## Short exercise:
Copy out the records below, replacing each "coordinate" with "position" and changing nothing else.
## START Record excerpts
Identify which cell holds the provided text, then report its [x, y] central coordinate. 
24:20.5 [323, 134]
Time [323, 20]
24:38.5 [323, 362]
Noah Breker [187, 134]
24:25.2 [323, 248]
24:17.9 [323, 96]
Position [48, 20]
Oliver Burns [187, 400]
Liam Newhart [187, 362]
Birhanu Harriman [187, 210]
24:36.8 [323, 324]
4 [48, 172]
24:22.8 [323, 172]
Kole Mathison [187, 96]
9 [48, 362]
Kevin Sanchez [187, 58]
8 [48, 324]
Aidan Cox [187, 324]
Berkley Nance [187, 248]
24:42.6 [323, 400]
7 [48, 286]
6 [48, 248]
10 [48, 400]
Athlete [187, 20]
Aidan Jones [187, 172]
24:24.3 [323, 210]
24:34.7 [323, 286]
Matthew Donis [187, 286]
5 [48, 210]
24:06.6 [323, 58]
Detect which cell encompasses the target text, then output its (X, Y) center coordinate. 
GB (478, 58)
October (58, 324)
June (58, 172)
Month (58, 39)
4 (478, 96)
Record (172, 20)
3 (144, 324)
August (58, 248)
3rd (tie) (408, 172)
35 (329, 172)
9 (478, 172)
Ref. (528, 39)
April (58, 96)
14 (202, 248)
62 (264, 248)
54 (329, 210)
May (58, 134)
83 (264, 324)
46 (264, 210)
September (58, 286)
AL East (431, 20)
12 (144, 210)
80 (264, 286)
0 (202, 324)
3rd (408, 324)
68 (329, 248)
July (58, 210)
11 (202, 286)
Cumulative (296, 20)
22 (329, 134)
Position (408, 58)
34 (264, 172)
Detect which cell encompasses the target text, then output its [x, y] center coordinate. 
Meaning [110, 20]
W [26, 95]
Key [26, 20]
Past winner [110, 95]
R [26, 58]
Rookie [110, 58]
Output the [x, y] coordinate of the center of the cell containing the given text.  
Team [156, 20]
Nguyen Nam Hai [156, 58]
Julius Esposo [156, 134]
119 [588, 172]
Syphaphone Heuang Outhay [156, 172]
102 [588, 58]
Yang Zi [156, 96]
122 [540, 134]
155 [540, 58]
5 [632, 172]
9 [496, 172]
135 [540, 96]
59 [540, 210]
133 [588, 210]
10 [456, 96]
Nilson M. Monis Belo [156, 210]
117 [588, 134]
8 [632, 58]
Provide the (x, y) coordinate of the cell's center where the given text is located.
## END Record excerpts
## Worked answer:
Identify which cell holds the provided text, then report its [x, y] central position. 
24:20.5 [323, 134]
Time [323, 20]
24:38.5 [323, 362]
Noah Breker [187, 134]
24:25.2 [323, 248]
24:17.9 [323, 96]
Position [48, 20]
Oliver Burns [187, 400]
Liam Newhart [187, 362]
Birhanu Harriman [187, 210]
24:36.8 [323, 324]
4 [48, 172]
24:22.8 [323, 172]
Kole Mathison [187, 96]
9 [48, 362]
Kevin Sanchez [187, 58]
8 [48, 324]
Aidan Cox [187, 324]
Berkley Nance [187, 248]
24:42.6 [323, 400]
7 [48, 286]
6 [48, 248]
10 [48, 400]
Athlete [187, 20]
Aidan Jones [187, 172]
24:24.3 [323, 210]
24:34.7 [323, 286]
Matthew Donis [187, 286]
5 [48, 210]
24:06.6 [323, 58]
Detect which cell encompasses the target text, then output its (X, Y) center position. 
GB (478, 58)
October (58, 324)
June (58, 172)
Month (58, 39)
4 (478, 96)
Record (172, 20)
3 (144, 324)
August (58, 248)
3rd (tie) (408, 172)
35 (329, 172)
9 (478, 172)
Ref. (528, 39)
April (58, 96)
14 (202, 248)
62 (264, 248)
54 (329, 210)
May (58, 134)
83 (264, 324)
46 (264, 210)
September (58, 286)
AL East (431, 20)
12 (144, 210)
80 (264, 286)
0 (202, 324)
3rd (408, 324)
68 (329, 248)
July (58, 210)
11 (202, 286)
Cumulative (296, 20)
22 (329, 134)
Position (408, 58)
34 (264, 172)
Detect which cell encompasses the target text, then output its [x, y] center position. 
Meaning [110, 20]
W [26, 95]
Key [26, 20]
Past winner [110, 95]
R [26, 58]
Rookie [110, 58]
Output the [x, y] position of the center of the cell containing the given text.  
Team [156, 20]
Nguyen Nam Hai [156, 58]
Julius Esposo [156, 134]
119 [588, 172]
Syphaphone Heuang Outhay [156, 172]
102 [588, 58]
Yang Zi [156, 96]
122 [540, 134]
155 [540, 58]
5 [632, 172]
9 [496, 172]
135 [540, 96]
59 [540, 210]
133 [588, 210]
10 [456, 96]
Nilson M. Monis Belo [156, 210]
117 [588, 134]
8 [632, 58]
Provide the (x, y) position of the cell's center where the given text is located.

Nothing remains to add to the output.